*Task inputs*
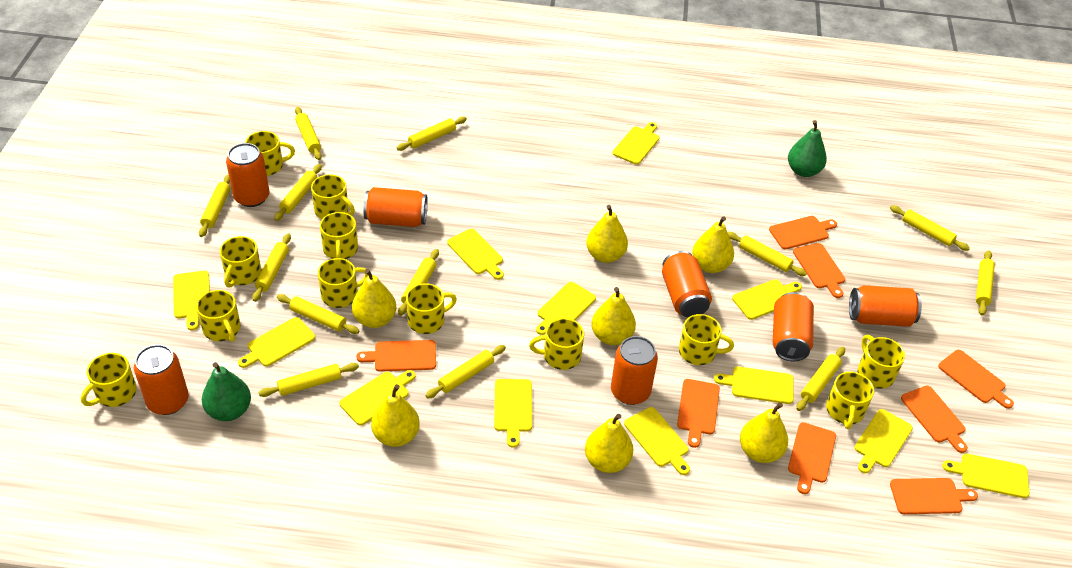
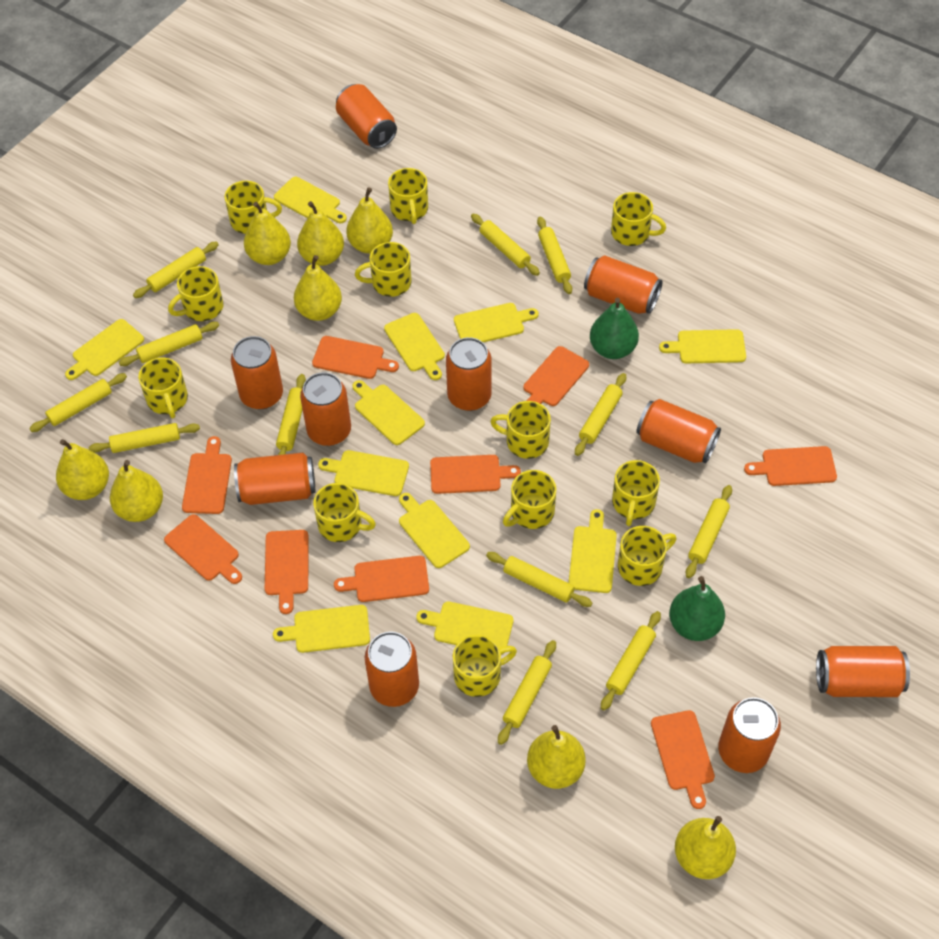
orange can: 7 -> 10
orange cutting board: 8 -> 9
yellow cutting board: 12 -> 11
yellow pear: 7 -> 8
yellow rolling pin: 13 -> 12

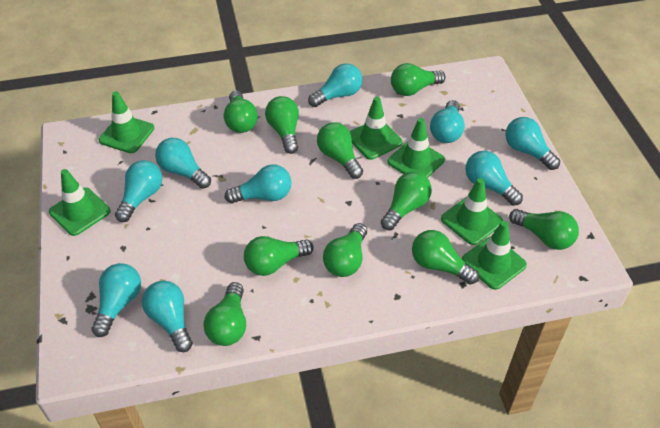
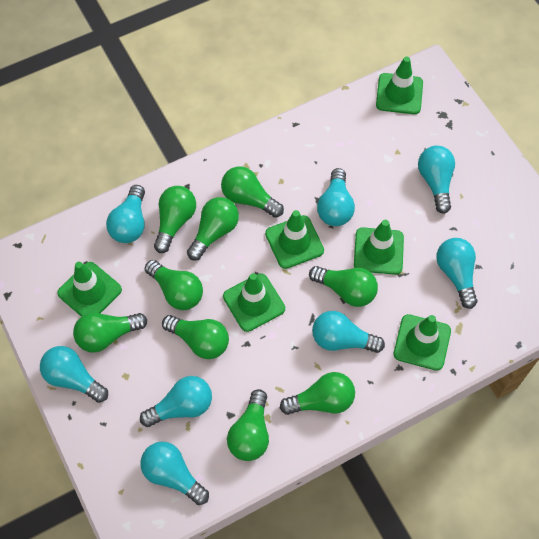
green light bulb: 10 -> 9
turquoise light bulb: 9 -> 8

*Task description*
All of the records above should be reproduced exactly, with the pictures left out.

*Expected output*
orange can: 7 -> 10
orange cutting board: 8 -> 9
yellow cutting board: 12 -> 11
yellow pear: 7 -> 8
yellow rolling pin: 13 -> 12

green light bulb: 10 -> 9
turquoise light bulb: 9 -> 8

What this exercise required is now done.